The data:
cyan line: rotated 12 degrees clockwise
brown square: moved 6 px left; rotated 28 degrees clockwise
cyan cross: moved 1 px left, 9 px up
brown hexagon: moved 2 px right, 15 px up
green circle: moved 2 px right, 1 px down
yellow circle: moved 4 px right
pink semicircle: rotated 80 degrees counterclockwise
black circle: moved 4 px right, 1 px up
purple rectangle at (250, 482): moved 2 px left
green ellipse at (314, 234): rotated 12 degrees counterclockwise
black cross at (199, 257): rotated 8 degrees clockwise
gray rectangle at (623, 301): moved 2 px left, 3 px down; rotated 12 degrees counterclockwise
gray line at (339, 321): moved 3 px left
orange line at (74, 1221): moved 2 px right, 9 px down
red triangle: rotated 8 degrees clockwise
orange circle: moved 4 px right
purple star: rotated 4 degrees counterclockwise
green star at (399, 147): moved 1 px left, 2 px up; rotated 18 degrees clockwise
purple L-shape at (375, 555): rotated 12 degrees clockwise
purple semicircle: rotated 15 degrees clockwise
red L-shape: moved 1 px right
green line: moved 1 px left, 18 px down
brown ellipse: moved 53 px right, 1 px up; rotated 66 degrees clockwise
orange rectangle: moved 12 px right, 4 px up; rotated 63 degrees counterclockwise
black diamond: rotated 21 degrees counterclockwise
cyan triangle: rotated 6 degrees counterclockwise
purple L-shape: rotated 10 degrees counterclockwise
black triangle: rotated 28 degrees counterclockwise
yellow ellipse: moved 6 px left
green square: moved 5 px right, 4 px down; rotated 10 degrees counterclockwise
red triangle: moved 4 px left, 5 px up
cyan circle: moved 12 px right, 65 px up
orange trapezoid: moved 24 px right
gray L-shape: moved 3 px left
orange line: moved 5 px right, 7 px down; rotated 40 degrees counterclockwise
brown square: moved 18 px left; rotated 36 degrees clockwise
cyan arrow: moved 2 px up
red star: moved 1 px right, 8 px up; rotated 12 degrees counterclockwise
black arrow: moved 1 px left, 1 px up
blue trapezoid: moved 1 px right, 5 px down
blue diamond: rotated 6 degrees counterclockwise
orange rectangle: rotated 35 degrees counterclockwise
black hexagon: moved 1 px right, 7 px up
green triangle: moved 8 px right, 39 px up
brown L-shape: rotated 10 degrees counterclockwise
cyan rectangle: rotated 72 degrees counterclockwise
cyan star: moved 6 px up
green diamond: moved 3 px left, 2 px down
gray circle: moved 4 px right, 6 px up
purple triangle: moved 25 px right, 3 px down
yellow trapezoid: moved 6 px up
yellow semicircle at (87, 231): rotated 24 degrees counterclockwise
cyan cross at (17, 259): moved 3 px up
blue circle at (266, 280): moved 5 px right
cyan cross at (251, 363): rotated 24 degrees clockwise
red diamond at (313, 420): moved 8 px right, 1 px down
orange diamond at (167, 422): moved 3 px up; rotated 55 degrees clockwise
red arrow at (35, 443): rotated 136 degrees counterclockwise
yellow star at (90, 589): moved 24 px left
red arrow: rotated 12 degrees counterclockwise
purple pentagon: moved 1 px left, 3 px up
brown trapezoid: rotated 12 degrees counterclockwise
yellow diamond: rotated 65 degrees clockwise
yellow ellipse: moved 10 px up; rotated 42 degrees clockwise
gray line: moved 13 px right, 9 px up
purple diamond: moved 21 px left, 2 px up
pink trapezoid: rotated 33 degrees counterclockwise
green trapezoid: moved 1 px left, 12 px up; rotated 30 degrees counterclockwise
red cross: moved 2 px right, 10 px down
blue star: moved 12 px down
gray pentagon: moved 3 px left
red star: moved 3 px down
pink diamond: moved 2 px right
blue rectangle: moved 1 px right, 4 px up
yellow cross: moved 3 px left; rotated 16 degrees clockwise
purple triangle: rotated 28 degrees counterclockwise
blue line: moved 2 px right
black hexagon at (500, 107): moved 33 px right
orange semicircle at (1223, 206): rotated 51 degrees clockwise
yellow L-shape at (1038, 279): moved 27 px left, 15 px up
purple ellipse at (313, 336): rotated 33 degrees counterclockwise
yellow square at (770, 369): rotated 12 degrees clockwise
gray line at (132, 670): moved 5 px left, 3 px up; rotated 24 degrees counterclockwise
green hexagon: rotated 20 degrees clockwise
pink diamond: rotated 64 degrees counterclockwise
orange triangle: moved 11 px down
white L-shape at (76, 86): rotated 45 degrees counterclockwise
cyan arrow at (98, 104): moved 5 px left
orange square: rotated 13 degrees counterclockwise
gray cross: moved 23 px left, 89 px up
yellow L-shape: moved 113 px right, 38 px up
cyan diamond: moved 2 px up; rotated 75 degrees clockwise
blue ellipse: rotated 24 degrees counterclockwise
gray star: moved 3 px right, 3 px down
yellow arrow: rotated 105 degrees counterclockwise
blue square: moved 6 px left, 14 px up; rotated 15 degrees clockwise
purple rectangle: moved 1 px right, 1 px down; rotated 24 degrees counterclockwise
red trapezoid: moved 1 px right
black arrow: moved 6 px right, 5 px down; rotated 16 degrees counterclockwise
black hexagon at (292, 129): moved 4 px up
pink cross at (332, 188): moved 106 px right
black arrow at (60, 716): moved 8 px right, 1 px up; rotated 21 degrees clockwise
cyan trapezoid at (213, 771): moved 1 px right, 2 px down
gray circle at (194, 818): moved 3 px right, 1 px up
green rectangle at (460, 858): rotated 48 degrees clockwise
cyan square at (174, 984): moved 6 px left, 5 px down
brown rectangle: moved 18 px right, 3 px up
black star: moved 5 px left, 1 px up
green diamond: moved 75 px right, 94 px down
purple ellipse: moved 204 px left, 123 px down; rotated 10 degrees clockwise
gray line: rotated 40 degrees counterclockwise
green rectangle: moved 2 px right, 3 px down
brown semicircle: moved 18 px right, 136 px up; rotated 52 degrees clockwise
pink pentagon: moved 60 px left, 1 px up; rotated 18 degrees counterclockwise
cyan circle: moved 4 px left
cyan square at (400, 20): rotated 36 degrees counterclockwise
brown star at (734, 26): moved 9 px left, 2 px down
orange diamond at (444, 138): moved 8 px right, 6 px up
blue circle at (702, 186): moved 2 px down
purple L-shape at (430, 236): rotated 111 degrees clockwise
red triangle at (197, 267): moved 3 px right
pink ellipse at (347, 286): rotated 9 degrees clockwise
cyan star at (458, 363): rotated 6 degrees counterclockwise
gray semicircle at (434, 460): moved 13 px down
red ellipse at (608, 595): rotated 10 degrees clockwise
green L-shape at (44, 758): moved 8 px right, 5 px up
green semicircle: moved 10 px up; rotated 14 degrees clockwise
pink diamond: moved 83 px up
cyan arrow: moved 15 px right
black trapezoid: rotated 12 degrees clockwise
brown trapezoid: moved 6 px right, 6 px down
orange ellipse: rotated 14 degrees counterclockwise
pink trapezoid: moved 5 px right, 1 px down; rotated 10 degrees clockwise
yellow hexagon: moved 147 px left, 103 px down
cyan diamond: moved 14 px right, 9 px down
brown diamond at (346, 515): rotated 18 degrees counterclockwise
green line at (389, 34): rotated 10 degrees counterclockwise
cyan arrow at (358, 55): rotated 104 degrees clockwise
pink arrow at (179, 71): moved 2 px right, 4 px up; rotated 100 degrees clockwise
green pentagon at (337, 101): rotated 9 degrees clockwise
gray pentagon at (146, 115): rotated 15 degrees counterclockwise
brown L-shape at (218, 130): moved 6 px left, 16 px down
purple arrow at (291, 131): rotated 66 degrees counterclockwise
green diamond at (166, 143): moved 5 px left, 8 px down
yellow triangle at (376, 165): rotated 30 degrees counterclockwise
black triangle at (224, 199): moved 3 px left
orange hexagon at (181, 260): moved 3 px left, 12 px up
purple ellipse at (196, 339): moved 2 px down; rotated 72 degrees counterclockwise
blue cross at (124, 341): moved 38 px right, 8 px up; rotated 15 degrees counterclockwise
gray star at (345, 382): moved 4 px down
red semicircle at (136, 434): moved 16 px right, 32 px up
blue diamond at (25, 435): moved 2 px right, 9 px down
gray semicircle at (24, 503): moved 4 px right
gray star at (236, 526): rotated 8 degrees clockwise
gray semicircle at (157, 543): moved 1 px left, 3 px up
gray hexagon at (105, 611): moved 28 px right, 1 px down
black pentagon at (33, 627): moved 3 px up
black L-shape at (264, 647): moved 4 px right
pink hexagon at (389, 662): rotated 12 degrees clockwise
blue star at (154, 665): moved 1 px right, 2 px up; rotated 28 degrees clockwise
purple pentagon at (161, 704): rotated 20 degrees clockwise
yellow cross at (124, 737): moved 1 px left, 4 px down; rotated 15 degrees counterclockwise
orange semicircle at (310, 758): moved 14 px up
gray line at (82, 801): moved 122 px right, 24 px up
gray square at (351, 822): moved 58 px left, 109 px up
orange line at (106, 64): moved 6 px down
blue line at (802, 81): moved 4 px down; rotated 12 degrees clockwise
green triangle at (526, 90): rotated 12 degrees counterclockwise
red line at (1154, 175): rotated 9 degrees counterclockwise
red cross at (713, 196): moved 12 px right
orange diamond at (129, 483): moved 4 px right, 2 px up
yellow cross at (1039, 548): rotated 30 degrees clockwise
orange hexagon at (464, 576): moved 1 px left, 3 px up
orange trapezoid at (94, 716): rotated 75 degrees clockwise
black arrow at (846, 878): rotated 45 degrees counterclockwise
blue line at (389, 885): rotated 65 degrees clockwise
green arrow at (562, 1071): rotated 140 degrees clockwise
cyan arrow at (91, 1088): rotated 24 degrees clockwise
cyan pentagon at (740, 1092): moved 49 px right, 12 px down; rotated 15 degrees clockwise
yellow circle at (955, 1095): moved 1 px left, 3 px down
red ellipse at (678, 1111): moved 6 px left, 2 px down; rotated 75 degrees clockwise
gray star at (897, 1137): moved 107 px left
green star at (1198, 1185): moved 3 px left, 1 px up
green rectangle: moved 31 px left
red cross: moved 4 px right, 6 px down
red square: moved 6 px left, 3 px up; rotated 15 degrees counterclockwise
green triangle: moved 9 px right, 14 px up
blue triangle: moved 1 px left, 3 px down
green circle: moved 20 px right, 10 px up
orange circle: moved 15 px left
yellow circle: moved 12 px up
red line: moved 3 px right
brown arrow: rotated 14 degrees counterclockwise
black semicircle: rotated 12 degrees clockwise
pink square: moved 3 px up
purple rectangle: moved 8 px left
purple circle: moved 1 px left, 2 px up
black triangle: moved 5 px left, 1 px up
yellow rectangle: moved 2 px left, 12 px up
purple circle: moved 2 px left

Work instructions: The response should hold exactly the lines starting at the line with "cyan arrow at (91, 1088): rotated" and ending at the line with "green rectangle: moved 31 px left", and no other line of the material above.

Solved problem:
cyan arrow at (91, 1088): rotated 24 degrees clockwise
cyan pentagon at (740, 1092): moved 49 px right, 12 px down; rotated 15 degrees clockwise
yellow circle at (955, 1095): moved 1 px left, 3 px down
red ellipse at (678, 1111): moved 6 px left, 2 px down; rotated 75 degrees clockwise
gray star at (897, 1137): moved 107 px left
green star at (1198, 1185): moved 3 px left, 1 px up
green rectangle: moved 31 px left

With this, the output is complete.